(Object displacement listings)
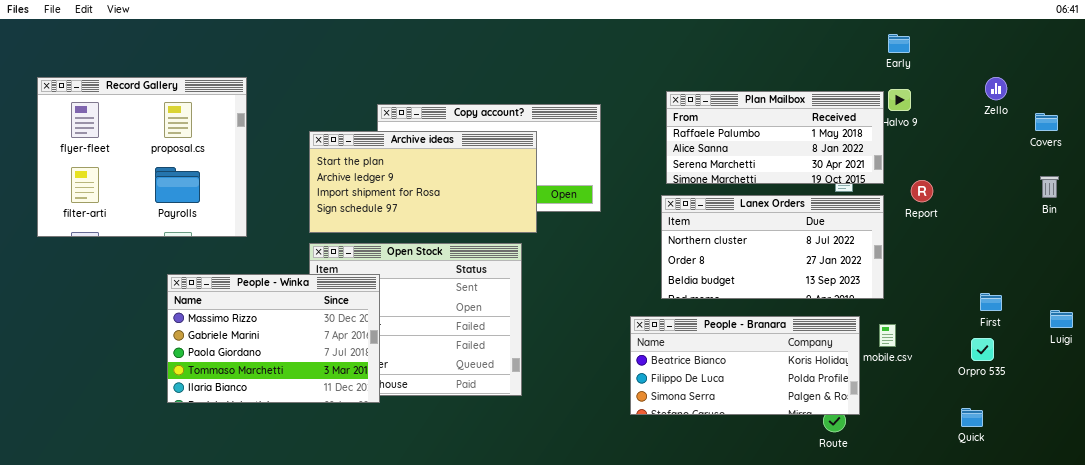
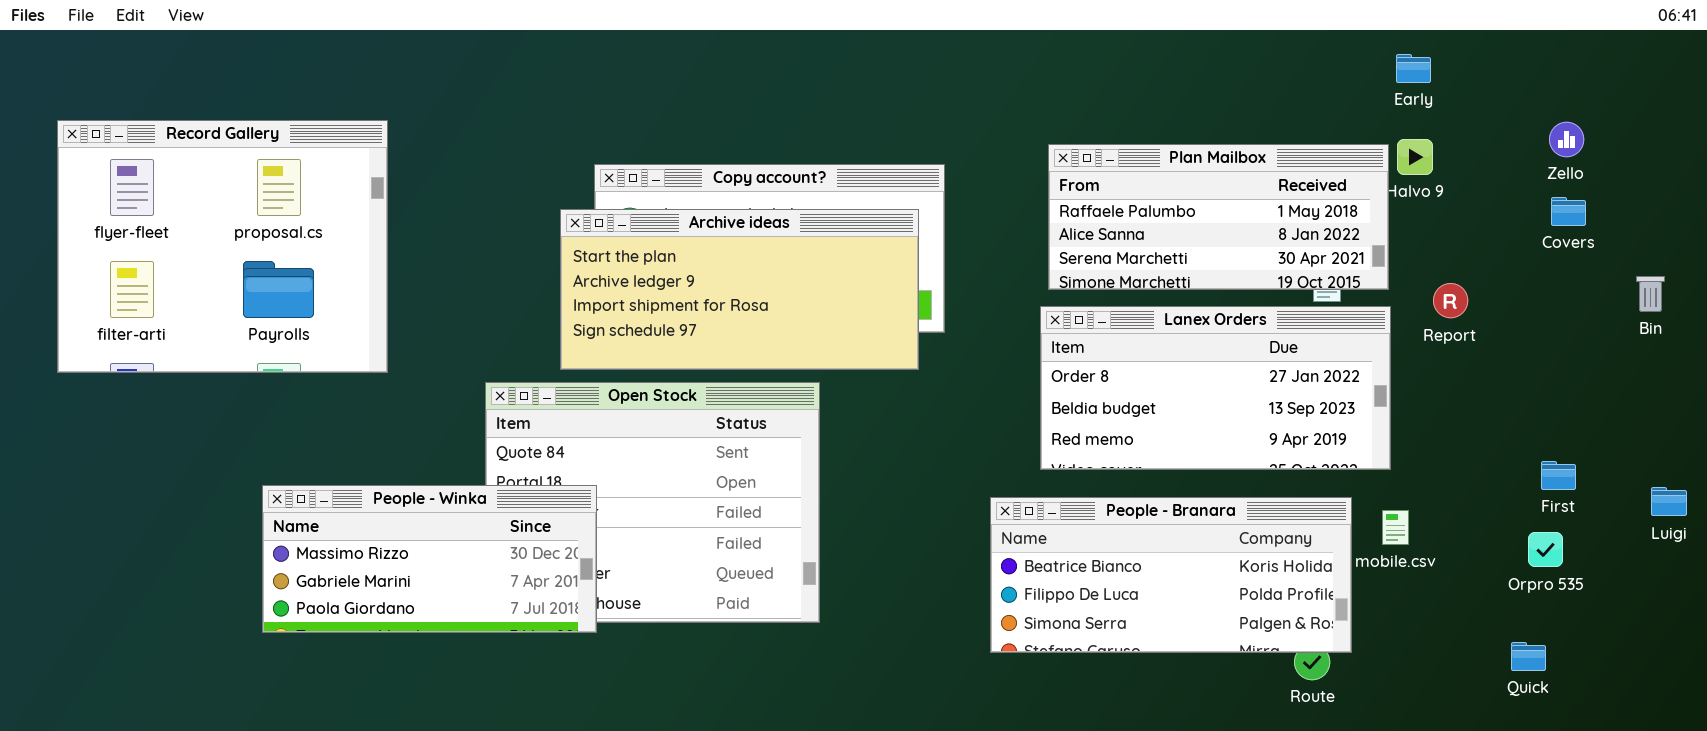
Covers: [1035,113,1058,131] -> [1551,197,1586,226], moved
Archive ideas: [309,131,537,233] -> [560,209,919,370], moved
Lanex Orders: [661,195,884,299] -> [1040,306,1391,470], scrolled down 1 row
People - Winka: [167,274,380,403] -> [262,485,597,633], resized

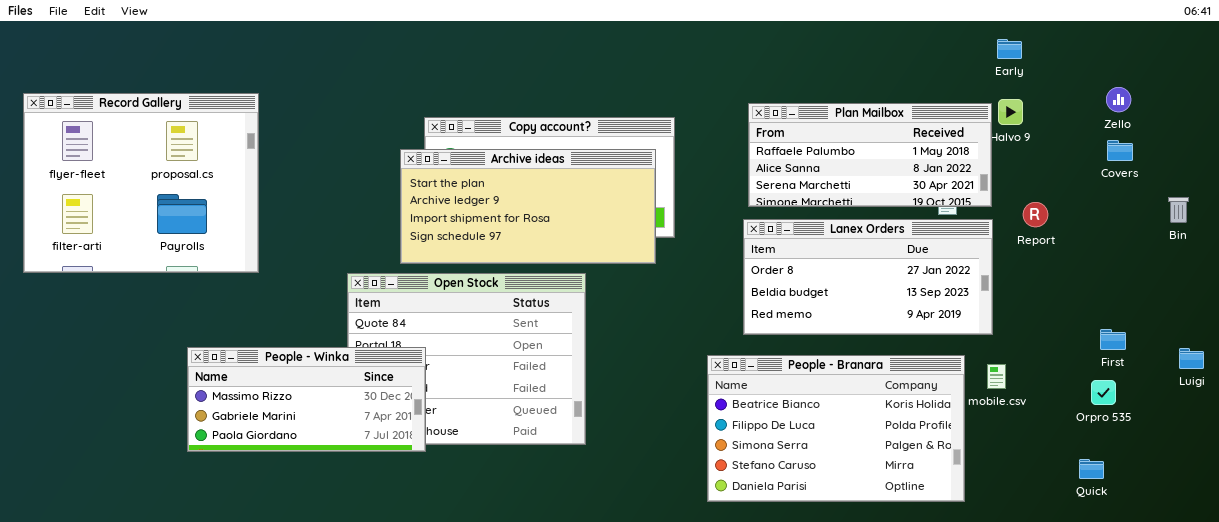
Record Gallery: [57,120,388,373] -> [23,93,259,273], moved
People - Branara: [990,497,1352,653] -> [707,355,965,502], resized

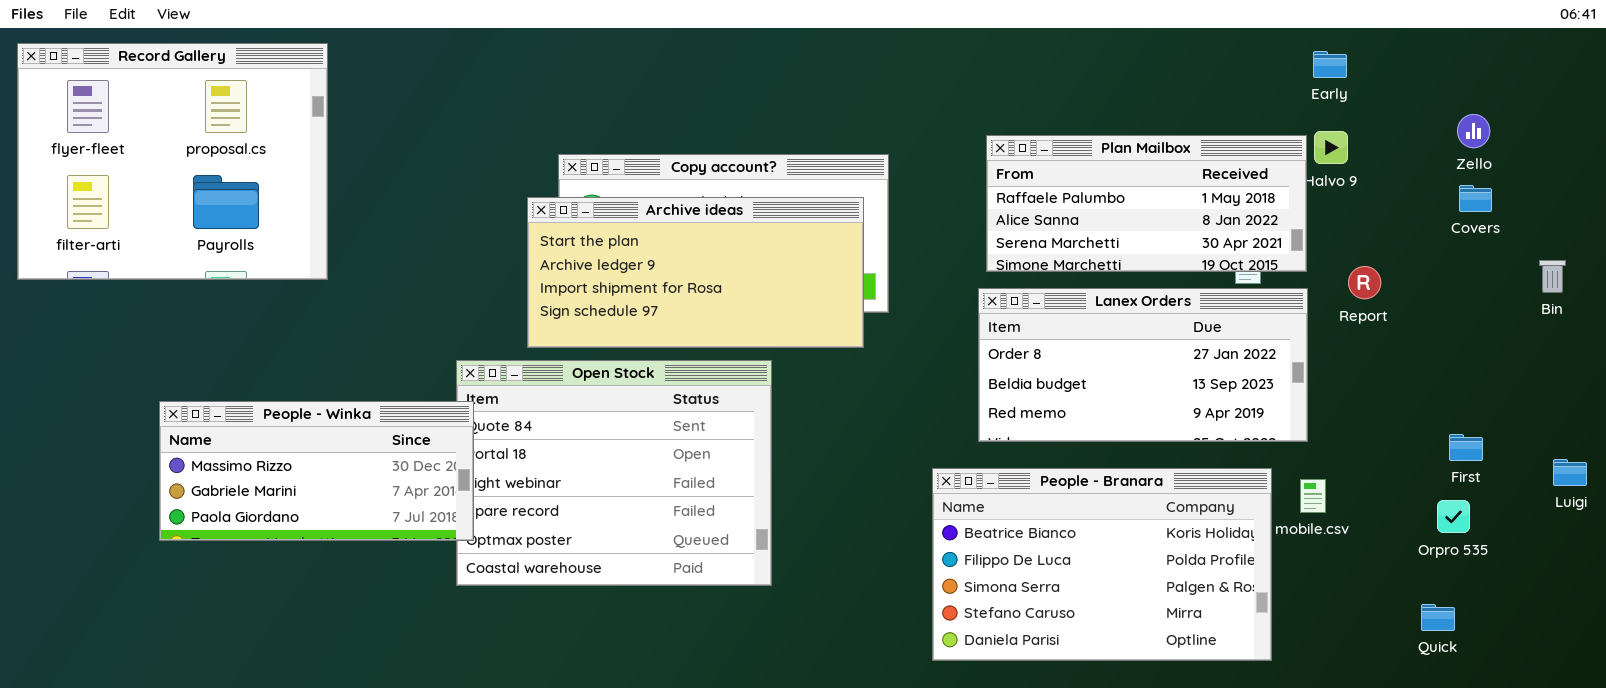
Record Gallery: [23,93,259,273] -> [17,43,328,280], moved
People - Winka: [187,347,426,452] -> [159,401,474,541], moved

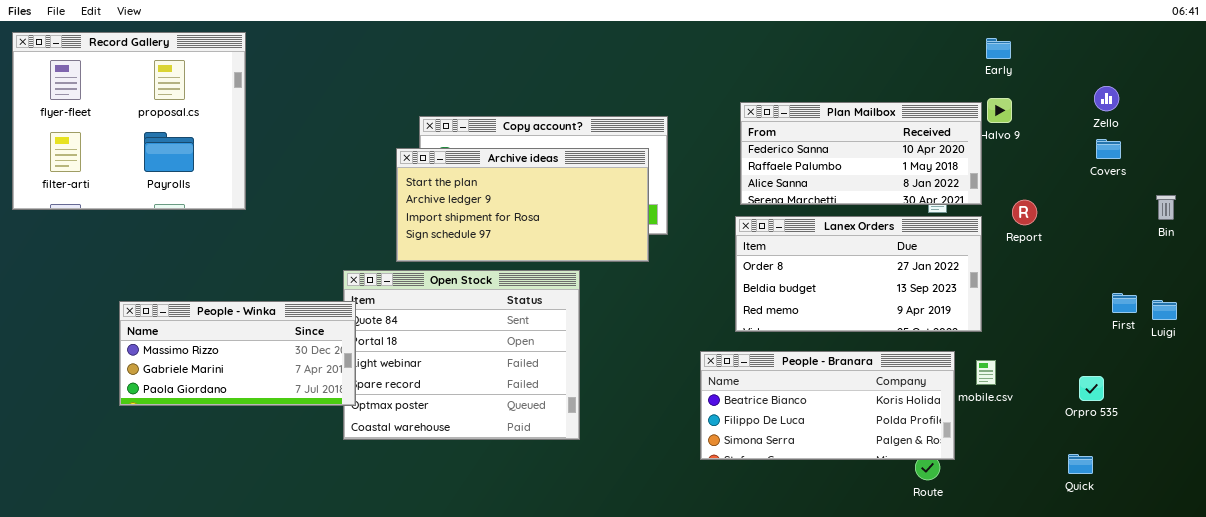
Plan Mailbox: [986,135,1307,272] -> [740,102,982,205], scrolled up 1 row
First: [1449,434,1483,461] -> [1112,293,1137,313], moved
Luigi: [1553,459,1587,486] -> [1152,300,1177,320], moved
People - Branara: [932,468,1272,661] -> [700,351,955,460], resized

* _EXERCISE BRIEF_:
Copy every line of the data above in which the string "Gallery" appears.

* _RESPONSE TO THIS EXERCISE_:
Record Gallery: [57,120,388,373] -> [23,93,259,273], moved
Record Gallery: [23,93,259,273] -> [17,43,328,280], moved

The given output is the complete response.